#### Before-and-after change data

BEGIN

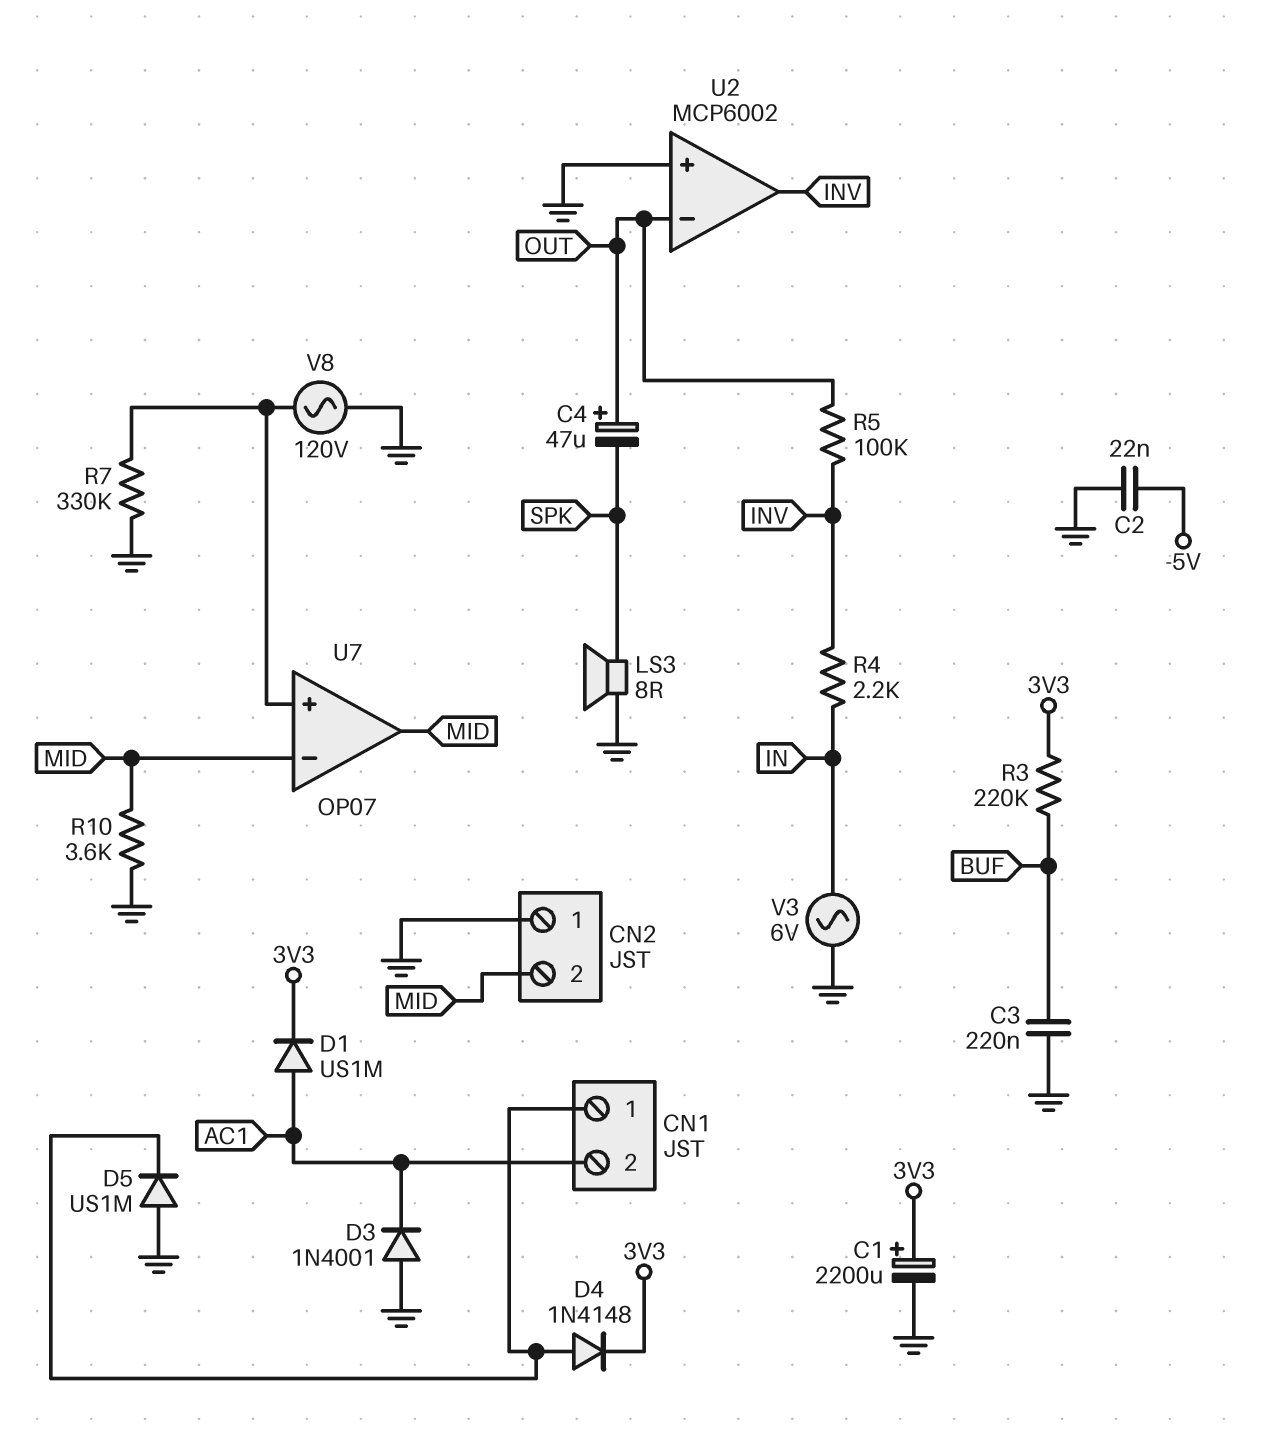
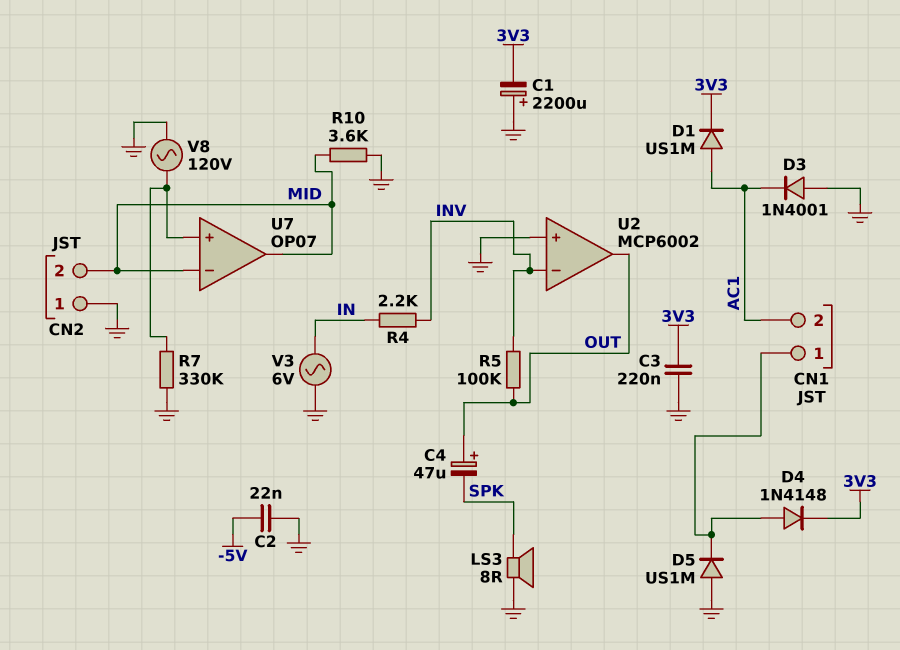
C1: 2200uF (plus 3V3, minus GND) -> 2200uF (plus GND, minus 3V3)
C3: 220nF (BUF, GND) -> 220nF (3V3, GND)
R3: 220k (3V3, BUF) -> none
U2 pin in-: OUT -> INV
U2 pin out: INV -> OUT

END
BEGIN

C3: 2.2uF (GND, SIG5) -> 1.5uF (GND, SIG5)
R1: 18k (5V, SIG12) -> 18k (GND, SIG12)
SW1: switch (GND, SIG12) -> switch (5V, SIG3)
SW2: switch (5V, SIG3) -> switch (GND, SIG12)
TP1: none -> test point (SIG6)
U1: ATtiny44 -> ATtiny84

END

#### Exercise description
Working from the data above, extract solely the lines from the one containing "C1: 2200uF (plus" through the one containing "U2 pin out: INV -> OUT", exactly as they appear, both included.

#### Final answer
C1: 2200uF (plus 3V3, minus GND) -> 2200uF (plus GND, minus 3V3)
C3: 220nF (BUF, GND) -> 220nF (3V3, GND)
R3: 220k (3V3, BUF) -> none
U2 pin in-: OUT -> INV
U2 pin out: INV -> OUT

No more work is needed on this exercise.